Drawing change detection data:

**********

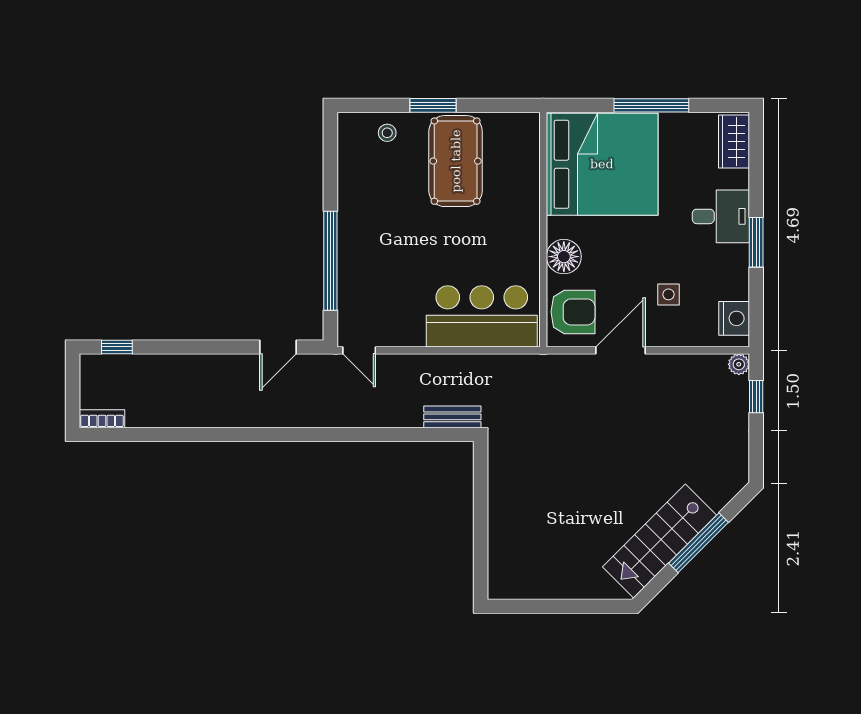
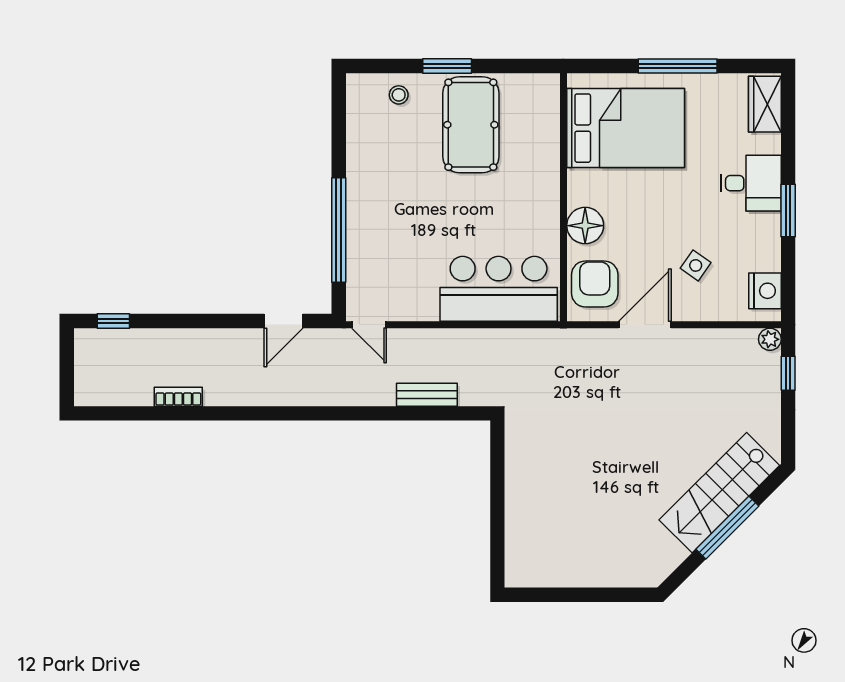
bed: (602, 164) -> (626, 128), width x0.73
side table: (668, 294) -> (696, 265), turned 35
armchair: (573, 312) -> (595, 284), turned -90
bench: (452, 417) -> (427, 395), moved
bookcase: (102, 419) -> (178, 397), moved
stairs: (659, 541) -> (719, 493), moved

**********

About this exercise:
Your answer must be an exact copy of the records above, with every picture left out.

Exercise response:
bed: (602, 164) -> (626, 128), width x0.73
side table: (668, 294) -> (696, 265), turned 35
armchair: (573, 312) -> (595, 284), turned -90
bench: (452, 417) -> (427, 395), moved
bookcase: (102, 419) -> (178, 397), moved
stairs: (659, 541) -> (719, 493), moved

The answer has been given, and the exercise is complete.